(WHAT THE TASK ASKS):
Copy out all of the entries exactly as they appear.

(RECORDS FOR PROCESSING):
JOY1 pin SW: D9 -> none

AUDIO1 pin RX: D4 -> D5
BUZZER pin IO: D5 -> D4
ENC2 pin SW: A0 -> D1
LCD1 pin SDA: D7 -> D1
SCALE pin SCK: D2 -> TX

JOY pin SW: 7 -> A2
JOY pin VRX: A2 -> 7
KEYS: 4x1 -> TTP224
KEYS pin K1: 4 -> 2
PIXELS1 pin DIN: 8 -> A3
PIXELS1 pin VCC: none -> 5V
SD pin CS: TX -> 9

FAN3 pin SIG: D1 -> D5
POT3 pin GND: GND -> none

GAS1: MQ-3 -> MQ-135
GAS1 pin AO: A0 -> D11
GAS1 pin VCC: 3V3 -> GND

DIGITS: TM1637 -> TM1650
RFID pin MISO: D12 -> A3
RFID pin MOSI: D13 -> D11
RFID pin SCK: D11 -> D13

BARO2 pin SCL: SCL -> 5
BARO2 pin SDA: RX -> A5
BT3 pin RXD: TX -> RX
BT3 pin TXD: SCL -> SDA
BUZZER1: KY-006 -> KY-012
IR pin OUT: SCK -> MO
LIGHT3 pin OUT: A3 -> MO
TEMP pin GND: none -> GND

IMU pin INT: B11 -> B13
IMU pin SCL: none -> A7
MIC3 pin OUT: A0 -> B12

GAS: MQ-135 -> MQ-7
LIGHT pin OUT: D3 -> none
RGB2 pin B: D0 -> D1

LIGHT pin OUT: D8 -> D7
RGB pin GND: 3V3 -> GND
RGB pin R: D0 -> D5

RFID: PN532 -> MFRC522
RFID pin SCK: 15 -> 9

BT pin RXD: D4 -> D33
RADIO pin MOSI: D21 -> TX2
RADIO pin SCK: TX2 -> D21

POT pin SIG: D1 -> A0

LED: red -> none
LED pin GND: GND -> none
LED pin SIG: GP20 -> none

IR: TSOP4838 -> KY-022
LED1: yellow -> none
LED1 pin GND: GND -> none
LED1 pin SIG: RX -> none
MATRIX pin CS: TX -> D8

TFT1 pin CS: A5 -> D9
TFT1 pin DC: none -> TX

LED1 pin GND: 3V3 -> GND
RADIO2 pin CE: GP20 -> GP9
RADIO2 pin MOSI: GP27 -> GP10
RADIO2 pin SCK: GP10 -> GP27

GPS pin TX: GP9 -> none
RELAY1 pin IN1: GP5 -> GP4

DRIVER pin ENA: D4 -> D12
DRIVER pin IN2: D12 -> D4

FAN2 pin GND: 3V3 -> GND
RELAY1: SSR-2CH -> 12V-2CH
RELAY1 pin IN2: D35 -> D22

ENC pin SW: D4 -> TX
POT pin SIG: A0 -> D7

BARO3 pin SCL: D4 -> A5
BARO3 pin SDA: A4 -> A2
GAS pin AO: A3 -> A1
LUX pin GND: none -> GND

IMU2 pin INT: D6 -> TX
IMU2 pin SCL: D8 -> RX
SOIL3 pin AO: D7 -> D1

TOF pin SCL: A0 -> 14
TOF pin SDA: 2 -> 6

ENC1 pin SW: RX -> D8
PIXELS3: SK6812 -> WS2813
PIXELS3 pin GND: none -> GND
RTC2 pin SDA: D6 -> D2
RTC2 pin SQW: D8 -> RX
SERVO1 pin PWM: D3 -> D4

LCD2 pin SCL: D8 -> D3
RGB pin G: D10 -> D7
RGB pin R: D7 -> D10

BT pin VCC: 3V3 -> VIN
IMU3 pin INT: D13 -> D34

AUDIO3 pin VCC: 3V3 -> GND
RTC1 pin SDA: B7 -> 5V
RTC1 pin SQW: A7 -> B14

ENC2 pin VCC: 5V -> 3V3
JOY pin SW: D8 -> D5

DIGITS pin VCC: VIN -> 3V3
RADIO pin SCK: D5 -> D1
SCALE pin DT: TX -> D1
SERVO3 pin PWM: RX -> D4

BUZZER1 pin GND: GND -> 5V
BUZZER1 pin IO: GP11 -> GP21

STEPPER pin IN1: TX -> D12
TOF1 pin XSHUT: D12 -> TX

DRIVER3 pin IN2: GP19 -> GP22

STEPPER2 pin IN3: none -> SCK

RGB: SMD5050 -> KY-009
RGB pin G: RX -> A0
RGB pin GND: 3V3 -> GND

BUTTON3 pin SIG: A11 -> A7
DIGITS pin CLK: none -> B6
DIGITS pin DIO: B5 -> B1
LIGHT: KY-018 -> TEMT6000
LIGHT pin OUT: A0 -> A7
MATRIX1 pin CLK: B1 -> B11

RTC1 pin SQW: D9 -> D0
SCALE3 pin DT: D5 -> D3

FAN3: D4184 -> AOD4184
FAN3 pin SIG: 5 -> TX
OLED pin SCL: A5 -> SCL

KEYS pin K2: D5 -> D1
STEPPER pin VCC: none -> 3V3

(REPLY TO THE TASK):
JOY1 pin SW: D9 -> none

AUDIO1 pin RX: D4 -> D5
BUZZER pin IO: D5 -> D4
ENC2 pin SW: A0 -> D1
LCD1 pin SDA: D7 -> D1
SCALE pin SCK: D2 -> TX

JOY pin SW: 7 -> A2
JOY pin VRX: A2 -> 7
KEYS: 4x1 -> TTP224
KEYS pin K1: 4 -> 2
PIXELS1 pin DIN: 8 -> A3
PIXELS1 pin VCC: none -> 5V
SD pin CS: TX -> 9

FAN3 pin SIG: D1 -> D5
POT3 pin GND: GND -> none

GAS1: MQ-3 -> MQ-135
GAS1 pin AO: A0 -> D11
GAS1 pin VCC: 3V3 -> GND

DIGITS: TM1637 -> TM1650
RFID pin MISO: D12 -> A3
RFID pin MOSI: D13 -> D11
RFID pin SCK: D11 -> D13

BARO2 pin SCL: SCL -> 5
BARO2 pin SDA: RX -> A5
BT3 pin RXD: TX -> RX
BT3 pin TXD: SCL -> SDA
BUZZER1: KY-006 -> KY-012
IR pin OUT: SCK -> MO
LIGHT3 pin OUT: A3 -> MO
TEMP pin GND: none -> GND

IMU pin INT: B11 -> B13
IMU pin SCL: none -> A7
MIC3 pin OUT: A0 -> B12

GAS: MQ-135 -> MQ-7
LIGHT pin OUT: D3 -> none
RGB2 pin B: D0 -> D1

LIGHT pin OUT: D8 -> D7
RGB pin GND: 3V3 -> GND
RGB pin R: D0 -> D5

RFID: PN532 -> MFRC522
RFID pin SCK: 15 -> 9

BT pin RXD: D4 -> D33
RADIO pin MOSI: D21 -> TX2
RADIO pin SCK: TX2 -> D21

POT pin SIG: D1 -> A0

LED: red -> none
LED pin GND: GND -> none
LED pin SIG: GP20 -> none

IR: TSOP4838 -> KY-022
LED1: yellow -> none
LED1 pin GND: GND -> none
LED1 pin SIG: RX -> none
MATRIX pin CS: TX -> D8

TFT1 pin CS: A5 -> D9
TFT1 pin DC: none -> TX

LED1 pin GND: 3V3 -> GND
RADIO2 pin CE: GP20 -> GP9
RADIO2 pin MOSI: GP27 -> GP10
RADIO2 pin SCK: GP10 -> GP27

GPS pin TX: GP9 -> none
RELAY1 pin IN1: GP5 -> GP4

DRIVER pin ENA: D4 -> D12
DRIVER pin IN2: D12 -> D4

FAN2 pin GND: 3V3 -> GND
RELAY1: SSR-2CH -> 12V-2CH
RELAY1 pin IN2: D35 -> D22

ENC pin SW: D4 -> TX
POT pin SIG: A0 -> D7

BARO3 pin SCL: D4 -> A5
BARO3 pin SDA: A4 -> A2
GAS pin AO: A3 -> A1
LUX pin GND: none -> GND

IMU2 pin INT: D6 -> TX
IMU2 pin SCL: D8 -> RX
SOIL3 pin AO: D7 -> D1

TOF pin SCL: A0 -> 14
TOF pin SDA: 2 -> 6

ENC1 pin SW: RX -> D8
PIXELS3: SK6812 -> WS2813
PIXELS3 pin GND: none -> GND
RTC2 pin SDA: D6 -> D2
RTC2 pin SQW: D8 -> RX
SERVO1 pin PWM: D3 -> D4

LCD2 pin SCL: D8 -> D3
RGB pin G: D10 -> D7
RGB pin R: D7 -> D10

BT pin VCC: 3V3 -> VIN
IMU3 pin INT: D13 -> D34

AUDIO3 pin VCC: 3V3 -> GND
RTC1 pin SDA: B7 -> 5V
RTC1 pin SQW: A7 -> B14

ENC2 pin VCC: 5V -> 3V3
JOY pin SW: D8 -> D5

DIGITS pin VCC: VIN -> 3V3
RADIO pin SCK: D5 -> D1
SCALE pin DT: TX -> D1
SERVO3 pin PWM: RX -> D4

BUZZER1 pin GND: GND -> 5V
BUZZER1 pin IO: GP11 -> GP21

STEPPER pin IN1: TX -> D12
TOF1 pin XSHUT: D12 -> TX

DRIVER3 pin IN2: GP19 -> GP22

STEPPER2 pin IN3: none -> SCK

RGB: SMD5050 -> KY-009
RGB pin G: RX -> A0
RGB pin GND: 3V3 -> GND

BUTTON3 pin SIG: A11 -> A7
DIGITS pin CLK: none -> B6
DIGITS pin DIO: B5 -> B1
LIGHT: KY-018 -> TEMT6000
LIGHT pin OUT: A0 -> A7
MATRIX1 pin CLK: B1 -> B11

RTC1 pin SQW: D9 -> D0
SCALE3 pin DT: D5 -> D3

FAN3: D4184 -> AOD4184
FAN3 pin SIG: 5 -> TX
OLED pin SCL: A5 -> SCL

KEYS pin K2: D5 -> D1
STEPPER pin VCC: none -> 3V3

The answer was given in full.